Write the listing below again, word for word.

## RECORD EXTRACTS
* * * * * * * * *
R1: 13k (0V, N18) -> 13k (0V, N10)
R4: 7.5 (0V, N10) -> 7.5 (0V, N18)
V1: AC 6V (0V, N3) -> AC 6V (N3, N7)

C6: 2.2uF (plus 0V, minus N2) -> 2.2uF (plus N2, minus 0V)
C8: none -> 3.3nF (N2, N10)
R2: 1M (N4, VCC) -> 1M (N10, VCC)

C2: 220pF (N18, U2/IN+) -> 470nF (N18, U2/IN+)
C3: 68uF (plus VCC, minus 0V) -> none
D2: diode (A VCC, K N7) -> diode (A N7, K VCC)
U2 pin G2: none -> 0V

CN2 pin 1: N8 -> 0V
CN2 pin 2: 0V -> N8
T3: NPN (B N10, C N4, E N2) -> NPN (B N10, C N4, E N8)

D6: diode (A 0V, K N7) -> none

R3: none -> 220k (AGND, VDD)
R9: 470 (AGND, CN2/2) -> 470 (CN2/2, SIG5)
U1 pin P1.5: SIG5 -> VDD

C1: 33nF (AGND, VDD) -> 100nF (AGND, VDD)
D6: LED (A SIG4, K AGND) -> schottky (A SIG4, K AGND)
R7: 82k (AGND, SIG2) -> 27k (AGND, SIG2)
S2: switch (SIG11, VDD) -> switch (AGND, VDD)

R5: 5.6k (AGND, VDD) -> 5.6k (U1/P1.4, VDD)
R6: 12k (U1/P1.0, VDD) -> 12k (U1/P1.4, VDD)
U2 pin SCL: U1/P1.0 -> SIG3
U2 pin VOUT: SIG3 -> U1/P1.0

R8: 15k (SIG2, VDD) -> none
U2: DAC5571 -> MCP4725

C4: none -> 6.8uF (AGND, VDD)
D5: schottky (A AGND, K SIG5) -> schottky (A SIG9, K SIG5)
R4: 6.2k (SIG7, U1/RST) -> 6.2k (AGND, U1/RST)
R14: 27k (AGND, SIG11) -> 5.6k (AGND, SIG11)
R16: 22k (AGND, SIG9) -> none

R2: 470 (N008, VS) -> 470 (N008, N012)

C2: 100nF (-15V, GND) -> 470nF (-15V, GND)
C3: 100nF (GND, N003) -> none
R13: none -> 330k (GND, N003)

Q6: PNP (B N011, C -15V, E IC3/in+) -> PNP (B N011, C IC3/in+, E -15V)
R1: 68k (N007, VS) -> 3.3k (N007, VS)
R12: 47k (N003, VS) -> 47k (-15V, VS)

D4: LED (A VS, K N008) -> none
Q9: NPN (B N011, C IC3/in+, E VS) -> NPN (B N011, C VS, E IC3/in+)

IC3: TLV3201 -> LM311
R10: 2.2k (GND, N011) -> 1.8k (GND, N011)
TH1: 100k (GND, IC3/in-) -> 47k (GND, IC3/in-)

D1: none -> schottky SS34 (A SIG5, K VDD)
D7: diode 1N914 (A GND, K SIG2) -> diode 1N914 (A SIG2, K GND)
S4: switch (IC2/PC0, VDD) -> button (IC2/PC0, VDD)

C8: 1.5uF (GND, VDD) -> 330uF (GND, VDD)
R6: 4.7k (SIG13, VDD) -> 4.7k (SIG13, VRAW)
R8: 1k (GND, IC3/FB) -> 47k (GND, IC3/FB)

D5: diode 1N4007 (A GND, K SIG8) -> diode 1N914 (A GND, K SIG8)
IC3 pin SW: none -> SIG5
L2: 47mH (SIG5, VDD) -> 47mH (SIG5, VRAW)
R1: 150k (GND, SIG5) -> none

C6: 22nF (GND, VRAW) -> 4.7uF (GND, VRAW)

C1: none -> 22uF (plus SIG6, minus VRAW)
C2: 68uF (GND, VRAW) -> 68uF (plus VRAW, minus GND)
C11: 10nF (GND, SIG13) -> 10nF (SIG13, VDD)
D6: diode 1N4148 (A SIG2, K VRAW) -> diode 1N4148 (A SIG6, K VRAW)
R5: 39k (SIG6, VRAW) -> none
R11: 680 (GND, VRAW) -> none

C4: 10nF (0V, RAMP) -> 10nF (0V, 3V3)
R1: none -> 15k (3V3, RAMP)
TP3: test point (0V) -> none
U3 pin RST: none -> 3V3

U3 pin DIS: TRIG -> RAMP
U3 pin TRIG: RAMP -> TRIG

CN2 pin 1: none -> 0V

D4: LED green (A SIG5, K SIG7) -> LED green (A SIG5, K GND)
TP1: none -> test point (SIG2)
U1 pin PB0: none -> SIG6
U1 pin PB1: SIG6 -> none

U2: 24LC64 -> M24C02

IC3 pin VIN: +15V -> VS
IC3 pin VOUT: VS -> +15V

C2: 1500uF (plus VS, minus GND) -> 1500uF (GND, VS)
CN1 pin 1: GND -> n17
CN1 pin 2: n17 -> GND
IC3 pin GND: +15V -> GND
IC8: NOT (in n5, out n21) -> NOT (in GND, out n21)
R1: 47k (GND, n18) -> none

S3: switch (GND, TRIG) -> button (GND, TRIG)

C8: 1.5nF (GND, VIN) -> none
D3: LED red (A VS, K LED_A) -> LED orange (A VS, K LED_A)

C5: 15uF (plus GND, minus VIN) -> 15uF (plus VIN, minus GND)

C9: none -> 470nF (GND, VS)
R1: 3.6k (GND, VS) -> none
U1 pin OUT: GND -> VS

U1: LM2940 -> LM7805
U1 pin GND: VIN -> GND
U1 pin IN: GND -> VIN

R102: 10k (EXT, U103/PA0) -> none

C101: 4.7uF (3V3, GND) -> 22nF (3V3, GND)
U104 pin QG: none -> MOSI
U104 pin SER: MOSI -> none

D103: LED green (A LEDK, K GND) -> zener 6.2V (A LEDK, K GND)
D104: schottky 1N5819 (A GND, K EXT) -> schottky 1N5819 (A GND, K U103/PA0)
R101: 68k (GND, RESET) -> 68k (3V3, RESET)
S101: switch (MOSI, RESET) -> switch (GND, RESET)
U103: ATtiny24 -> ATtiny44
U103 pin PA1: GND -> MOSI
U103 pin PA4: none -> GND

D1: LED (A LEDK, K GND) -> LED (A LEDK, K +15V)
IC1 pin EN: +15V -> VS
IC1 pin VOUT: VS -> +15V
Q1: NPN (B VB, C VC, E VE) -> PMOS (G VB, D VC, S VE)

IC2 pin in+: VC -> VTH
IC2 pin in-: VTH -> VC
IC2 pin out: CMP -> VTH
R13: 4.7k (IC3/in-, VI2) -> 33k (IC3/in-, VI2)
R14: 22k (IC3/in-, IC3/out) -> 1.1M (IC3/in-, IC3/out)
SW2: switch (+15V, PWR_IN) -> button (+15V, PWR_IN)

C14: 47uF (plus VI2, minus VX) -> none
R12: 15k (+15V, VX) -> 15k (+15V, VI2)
* * * * * * * * *
## ANSWER TO THIS PROBLEM
R1: 13k (0V, N18) -> 13k (0V, N10)
R4: 7.5 (0V, N10) -> 7.5 (0V, N18)
V1: AC 6V (0V, N3) -> AC 6V (N3, N7)

C6: 2.2uF (plus 0V, minus N2) -> 2.2uF (plus N2, minus 0V)
C8: none -> 3.3nF (N2, N10)
R2: 1M (N4, VCC) -> 1M (N10, VCC)

C2: 220pF (N18, U2/IN+) -> 470nF (N18, U2/IN+)
C3: 68uF (plus VCC, minus 0V) -> none
D2: diode (A VCC, K N7) -> diode (A N7, K VCC)
U2 pin G2: none -> 0V

CN2 pin 1: N8 -> 0V
CN2 pin 2: 0V -> N8
T3: NPN (B N10, C N4, E N2) -> NPN (B N10, C N4, E N8)

D6: diode (A 0V, K N7) -> none

R3: none -> 220k (AGND, VDD)
R9: 470 (AGND, CN2/2) -> 470 (CN2/2, SIG5)
U1 pin P1.5: SIG5 -> VDD

C1: 33nF (AGND, VDD) -> 100nF (AGND, VDD)
D6: LED (A SIG4, K AGND) -> schottky (A SIG4, K AGND)
R7: 82k (AGND, SIG2) -> 27k (AGND, SIG2)
S2: switch (SIG11, VDD) -> switch (AGND, VDD)

R5: 5.6k (AGND, VDD) -> 5.6k (U1/P1.4, VDD)
R6: 12k (U1/P1.0, VDD) -> 12k (U1/P1.4, VDD)
U2 pin SCL: U1/P1.0 -> SIG3
U2 pin VOUT: SIG3 -> U1/P1.0

R8: 15k (SIG2, VDD) -> none
U2: DAC5571 -> MCP4725

C4: none -> 6.8uF (AGND, VDD)
D5: schottky (A AGND, K SIG5) -> schottky (A SIG9, K SIG5)
R4: 6.2k (SIG7, U1/RST) -> 6.2k (AGND, U1/RST)
R14: 27k (AGND, SIG11) -> 5.6k (AGND, SIG11)
R16: 22k (AGND, SIG9) -> none

R2: 470 (N008, VS) -> 470 (N008, N012)

C2: 100nF (-15V, GND) -> 470nF (-15V, GND)
C3: 100nF (GND, N003) -> none
R13: none -> 330k (GND, N003)

Q6: PNP (B N011, C -15V, E IC3/in+) -> PNP (B N011, C IC3/in+, E -15V)
R1: 68k (N007, VS) -> 3.3k (N007, VS)
R12: 47k (N003, VS) -> 47k (-15V, VS)

D4: LED (A VS, K N008) -> none
Q9: NPN (B N011, C IC3/in+, E VS) -> NPN (B N011, C VS, E IC3/in+)

IC3: TLV3201 -> LM311
R10: 2.2k (GND, N011) -> 1.8k (GND, N011)
TH1: 100k (GND, IC3/in-) -> 47k (GND, IC3/in-)

D1: none -> schottky SS34 (A SIG5, K VDD)
D7: diode 1N914 (A GND, K SIG2) -> diode 1N914 (A SIG2, K GND)
S4: switch (IC2/PC0, VDD) -> button (IC2/PC0, VDD)

C8: 1.5uF (GND, VDD) -> 330uF (GND, VDD)
R6: 4.7k (SIG13, VDD) -> 4.7k (SIG13, VRAW)
R8: 1k (GND, IC3/FB) -> 47k (GND, IC3/FB)

D5: diode 1N4007 (A GND, K SIG8) -> diode 1N914 (A GND, K SIG8)
IC3 pin SW: none -> SIG5
L2: 47mH (SIG5, VDD) -> 47mH (SIG5, VRAW)
R1: 150k (GND, SIG5) -> none

C6: 22nF (GND, VRAW) -> 4.7uF (GND, VRAW)

C1: none -> 22uF (plus SIG6, minus VRAW)
C2: 68uF (GND, VRAW) -> 68uF (plus VRAW, minus GND)
C11: 10nF (GND, SIG13) -> 10nF (SIG13, VDD)
D6: diode 1N4148 (A SIG2, K VRAW) -> diode 1N4148 (A SIG6, K VRAW)
R5: 39k (SIG6, VRAW) -> none
R11: 680 (GND, VRAW) -> none

C4: 10nF (0V, RAMP) -> 10nF (0V, 3V3)
R1: none -> 15k (3V3, RAMP)
TP3: test point (0V) -> none
U3 pin RST: none -> 3V3

U3 pin DIS: TRIG -> RAMP
U3 pin TRIG: RAMP -> TRIG

CN2 pin 1: none -> 0V

D4: LED green (A SIG5, K SIG7) -> LED green (A SIG5, K GND)
TP1: none -> test point (SIG2)
U1 pin PB0: none -> SIG6
U1 pin PB1: SIG6 -> none

U2: 24LC64 -> M24C02

IC3 pin VIN: +15V -> VS
IC3 pin VOUT: VS -> +15V

C2: 1500uF (plus VS, minus GND) -> 1500uF (GND, VS)
CN1 pin 1: GND -> n17
CN1 pin 2: n17 -> GND
IC3 pin GND: +15V -> GND
IC8: NOT (in n5, out n21) -> NOT (in GND, out n21)
R1: 47k (GND, n18) -> none

S3: switch (GND, TRIG) -> button (GND, TRIG)

C8: 1.5nF (GND, VIN) -> none
D3: LED red (A VS, K LED_A) -> LED orange (A VS, K LED_A)

C5: 15uF (plus GND, minus VIN) -> 15uF (plus VIN, minus GND)

C9: none -> 470nF (GND, VS)
R1: 3.6k (GND, VS) -> none
U1 pin OUT: GND -> VS

U1: LM2940 -> LM7805
U1 pin GND: VIN -> GND
U1 pin IN: GND -> VIN

R102: 10k (EXT, U103/PA0) -> none

C101: 4.7uF (3V3, GND) -> 22nF (3V3, GND)
U104 pin QG: none -> MOSI
U104 pin SER: MOSI -> none

D103: LED green (A LEDK, K GND) -> zener 6.2V (A LEDK, K GND)
D104: schottky 1N5819 (A GND, K EXT) -> schottky 1N5819 (A GND, K U103/PA0)
R101: 68k (GND, RESET) -> 68k (3V3, RESET)
S101: switch (MOSI, RESET) -> switch (GND, RESET)
U103: ATtiny24 -> ATtiny44
U103 pin PA1: GND -> MOSI
U103 pin PA4: none -> GND

D1: LED (A LEDK, K GND) -> LED (A LEDK, K +15V)
IC1 pin EN: +15V -> VS
IC1 pin VOUT: VS -> +15V
Q1: NPN (B VB, C VC, E VE) -> PMOS (G VB, D VC, S VE)

IC2 pin in+: VC -> VTH
IC2 pin in-: VTH -> VC
IC2 pin out: CMP -> VTH
R13: 4.7k (IC3/in-, VI2) -> 33k (IC3/in-, VI2)
R14: 22k (IC3/in-, IC3/out) -> 1.1M (IC3/in-, IC3/out)
SW2: switch (+15V, PWR_IN) -> button (+15V, PWR_IN)

C14: 47uF (plus VI2, minus VX) -> none
R12: 15k (+15V, VX) -> 15k (+15V, VI2)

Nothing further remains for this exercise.